Itemized modification records

▽

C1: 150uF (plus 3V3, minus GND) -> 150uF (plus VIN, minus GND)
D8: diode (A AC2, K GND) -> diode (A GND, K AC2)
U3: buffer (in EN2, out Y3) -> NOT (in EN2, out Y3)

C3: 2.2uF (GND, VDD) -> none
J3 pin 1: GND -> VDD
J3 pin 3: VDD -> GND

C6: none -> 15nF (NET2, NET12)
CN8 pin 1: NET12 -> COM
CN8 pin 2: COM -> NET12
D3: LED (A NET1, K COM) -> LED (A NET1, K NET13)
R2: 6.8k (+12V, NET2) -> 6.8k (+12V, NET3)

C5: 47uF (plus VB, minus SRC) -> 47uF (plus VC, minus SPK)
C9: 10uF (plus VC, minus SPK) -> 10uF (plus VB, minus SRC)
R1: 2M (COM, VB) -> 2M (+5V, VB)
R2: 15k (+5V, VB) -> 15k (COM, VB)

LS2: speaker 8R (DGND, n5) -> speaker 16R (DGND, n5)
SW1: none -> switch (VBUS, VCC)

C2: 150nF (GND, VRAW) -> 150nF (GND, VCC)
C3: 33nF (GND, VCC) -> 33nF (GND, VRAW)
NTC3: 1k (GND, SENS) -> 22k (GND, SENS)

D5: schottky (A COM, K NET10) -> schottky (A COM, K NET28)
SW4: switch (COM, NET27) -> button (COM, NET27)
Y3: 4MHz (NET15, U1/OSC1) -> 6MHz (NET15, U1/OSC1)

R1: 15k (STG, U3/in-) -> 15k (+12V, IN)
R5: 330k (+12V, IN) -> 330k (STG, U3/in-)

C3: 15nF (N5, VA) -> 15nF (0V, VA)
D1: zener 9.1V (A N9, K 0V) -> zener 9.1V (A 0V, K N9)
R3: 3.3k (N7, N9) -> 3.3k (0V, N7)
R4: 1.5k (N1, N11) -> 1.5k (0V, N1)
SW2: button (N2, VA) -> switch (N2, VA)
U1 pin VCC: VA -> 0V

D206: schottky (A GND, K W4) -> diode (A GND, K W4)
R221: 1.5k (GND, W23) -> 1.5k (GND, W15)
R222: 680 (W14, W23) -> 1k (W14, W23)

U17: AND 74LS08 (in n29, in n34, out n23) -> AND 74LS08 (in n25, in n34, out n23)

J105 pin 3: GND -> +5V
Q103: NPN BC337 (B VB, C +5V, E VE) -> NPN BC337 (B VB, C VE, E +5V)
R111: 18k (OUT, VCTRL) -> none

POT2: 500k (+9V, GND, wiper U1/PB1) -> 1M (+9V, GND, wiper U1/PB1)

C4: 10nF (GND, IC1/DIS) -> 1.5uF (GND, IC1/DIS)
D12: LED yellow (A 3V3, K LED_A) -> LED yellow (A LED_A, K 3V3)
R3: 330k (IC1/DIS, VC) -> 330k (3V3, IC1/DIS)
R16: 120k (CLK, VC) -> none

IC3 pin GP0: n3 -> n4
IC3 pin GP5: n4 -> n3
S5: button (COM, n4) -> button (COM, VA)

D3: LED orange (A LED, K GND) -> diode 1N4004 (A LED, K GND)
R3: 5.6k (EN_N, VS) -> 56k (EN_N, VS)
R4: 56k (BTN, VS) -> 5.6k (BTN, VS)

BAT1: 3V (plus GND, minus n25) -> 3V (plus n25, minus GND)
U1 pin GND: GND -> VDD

△

▶ Task goal
Search the data above for the word "schottky" and count the lines where it appears. Only the number should be given.

▶ Final answer
2